** PROBLEM DESCRIPTION **
Reproduce every one of the records below word for word, leaving the pictures out of your answer.

** INPUT MATERIAL **
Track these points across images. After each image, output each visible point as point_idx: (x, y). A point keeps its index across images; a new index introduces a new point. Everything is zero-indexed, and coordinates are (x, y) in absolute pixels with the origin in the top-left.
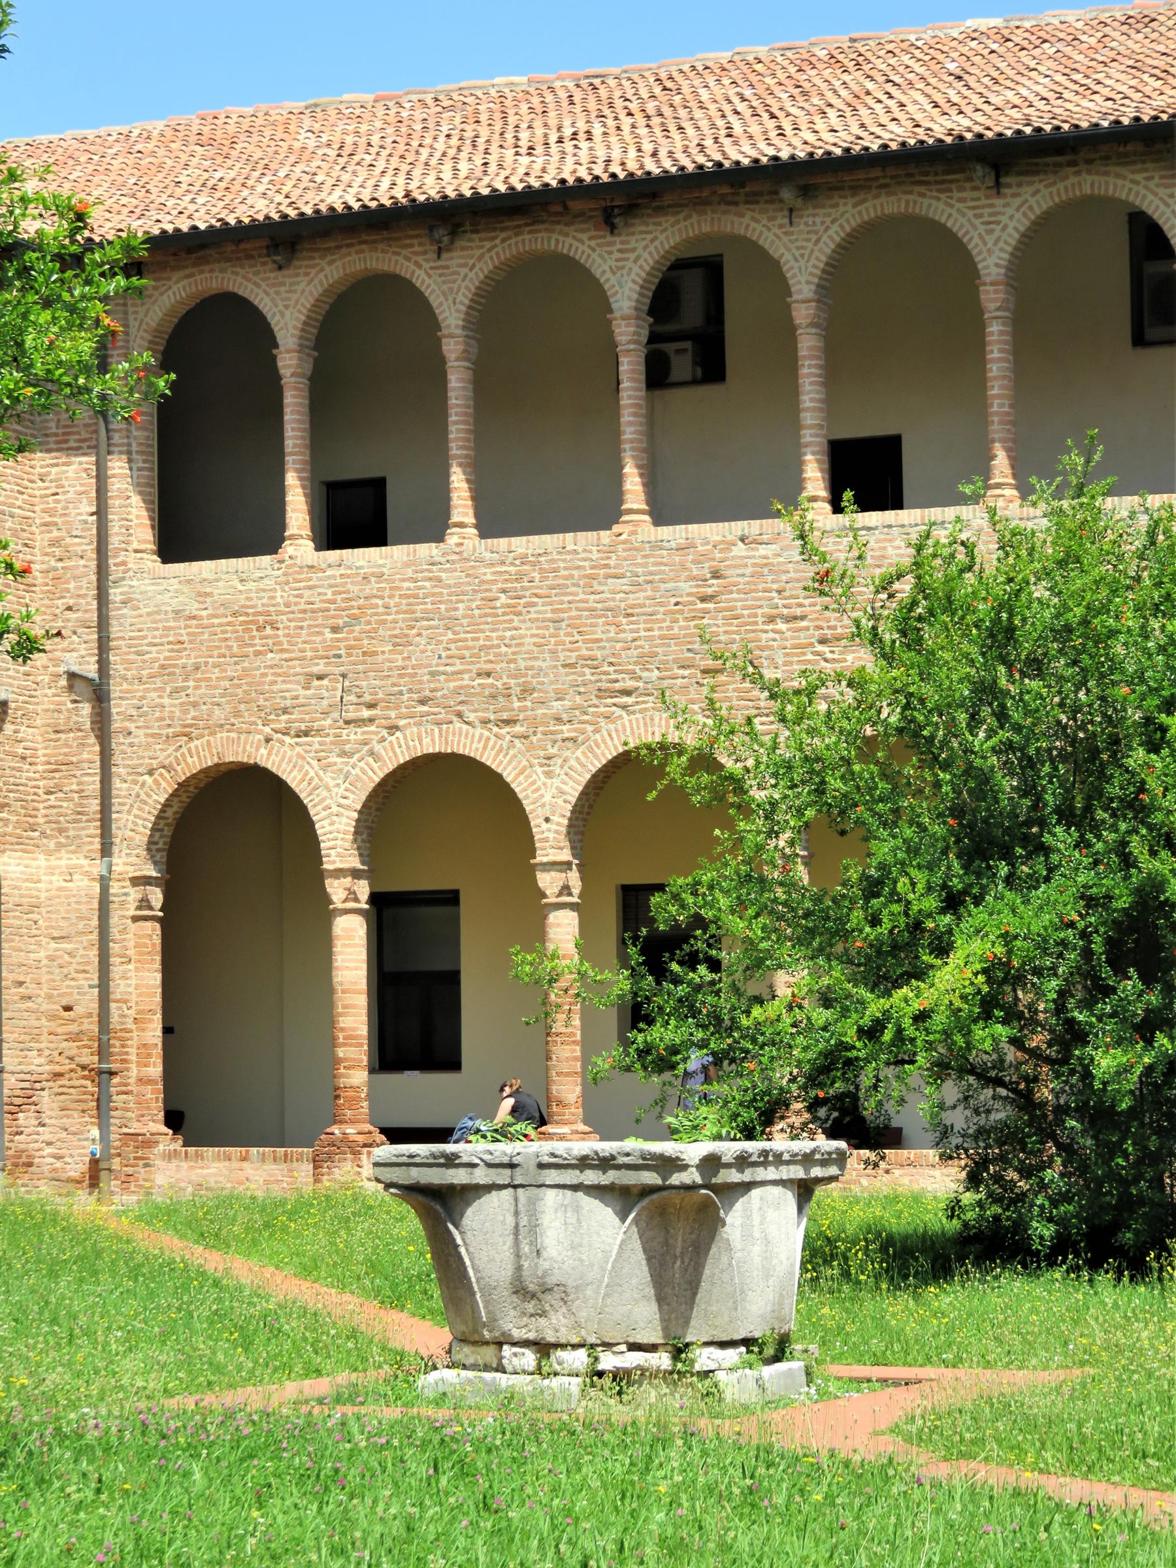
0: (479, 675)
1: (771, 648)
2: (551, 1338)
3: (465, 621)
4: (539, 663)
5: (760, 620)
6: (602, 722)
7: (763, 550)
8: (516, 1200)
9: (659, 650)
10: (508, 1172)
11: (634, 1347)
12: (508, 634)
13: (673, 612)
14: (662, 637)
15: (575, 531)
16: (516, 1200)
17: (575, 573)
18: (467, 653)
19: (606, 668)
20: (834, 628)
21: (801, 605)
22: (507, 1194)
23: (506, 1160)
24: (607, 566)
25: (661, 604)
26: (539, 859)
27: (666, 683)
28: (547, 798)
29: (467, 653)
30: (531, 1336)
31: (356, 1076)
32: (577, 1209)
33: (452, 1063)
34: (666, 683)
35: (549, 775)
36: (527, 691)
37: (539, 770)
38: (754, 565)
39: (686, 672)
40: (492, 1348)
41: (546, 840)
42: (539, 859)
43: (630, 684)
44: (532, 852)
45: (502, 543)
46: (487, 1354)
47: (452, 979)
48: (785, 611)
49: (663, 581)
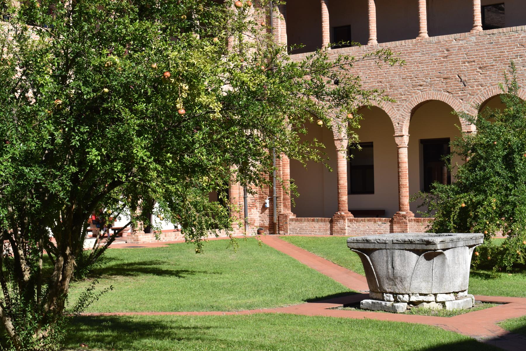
0: (378, 82)
1: (464, 71)
2: (397, 292)
3: (373, 67)
4: (395, 78)
5: (460, 63)
6: (413, 94)
7: (461, 42)
8: (387, 253)
9: (431, 73)
10: (384, 245)
11: (421, 294)
12: (386, 70)
13: (434, 62)
14: (431, 69)
15: (405, 39)
16: (387, 253)
17: (405, 52)
18: (374, 76)
19: (415, 79)
20: (483, 64)
21: (473, 58)
22: (384, 251)
23: (384, 242)
24: (415, 49)
25: (431, 59)
26: (396, 135)
27: (432, 82)
28: (398, 117)
29: (374, 76)
30: (392, 291)
31: (344, 198)
32: (404, 256)
33: (372, 192)
34: (432, 82)
35: (399, 110)
36: (391, 86)
37: (395, 109)
38: (459, 47)
39: (438, 79)
40: (381, 294)
41: (398, 129)
42: (396, 135)
43: (422, 83)
44: (394, 133)
45: (384, 44)
46: (379, 296)
47: (372, 167)
48: (468, 60)
49: (431, 53)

** ANSWER TO THIS EXERCISE **
Track these points across images. After each image, output each visible point as point_idx: (x, y). A point keeps its index across images; a new index introduces a new point. Everything is zero-indexed, and coordinates are (x, y) in absolute pixels with the origin in the top-left.
0: (479, 675)
1: (771, 648)
2: (551, 1338)
3: (465, 621)
4: (539, 663)
5: (760, 620)
6: (602, 722)
7: (763, 550)
8: (516, 1200)
9: (659, 650)
10: (508, 1172)
11: (634, 1347)
12: (508, 634)
13: (673, 612)
14: (662, 637)
15: (575, 531)
16: (516, 1200)
17: (575, 573)
18: (467, 653)
19: (606, 668)
20: (834, 628)
21: (801, 605)
22: (507, 1194)
23: (506, 1160)
24: (607, 566)
25: (661, 604)
26: (539, 859)
27: (666, 683)
28: (547, 798)
29: (467, 653)
30: (531, 1336)
31: (356, 1076)
32: (577, 1209)
33: (452, 1063)
34: (666, 683)
35: (549, 775)
36: (527, 691)
37: (539, 770)
38: (754, 565)
39: (686, 672)
40: (492, 1348)
41: (546, 840)
42: (539, 859)
43: (630, 684)
44: (532, 852)
45: (502, 543)
46: (487, 1354)
47: (452, 979)
48: (785, 611)
49: (663, 581)
0: (378, 82)
1: (464, 71)
2: (397, 292)
3: (373, 67)
4: (395, 78)
5: (460, 63)
6: (413, 94)
7: (461, 42)
8: (387, 253)
9: (431, 73)
10: (384, 245)
11: (421, 294)
12: (386, 70)
13: (434, 62)
14: (431, 69)
15: (405, 39)
16: (387, 253)
17: (405, 52)
18: (374, 76)
19: (415, 79)
20: (483, 64)
21: (473, 58)
22: (384, 251)
23: (384, 242)
24: (415, 49)
25: (431, 59)
26: (396, 135)
27: (432, 82)
28: (398, 117)
29: (374, 76)
30: (392, 291)
31: (344, 198)
32: (404, 256)
33: (372, 192)
34: (432, 82)
35: (399, 110)
36: (391, 86)
37: (395, 109)
38: (459, 47)
39: (438, 79)
40: (381, 294)
41: (398, 129)
42: (396, 135)
43: (422, 83)
44: (394, 133)
45: (384, 44)
46: (379, 296)
47: (372, 167)
48: (468, 60)
49: (431, 53)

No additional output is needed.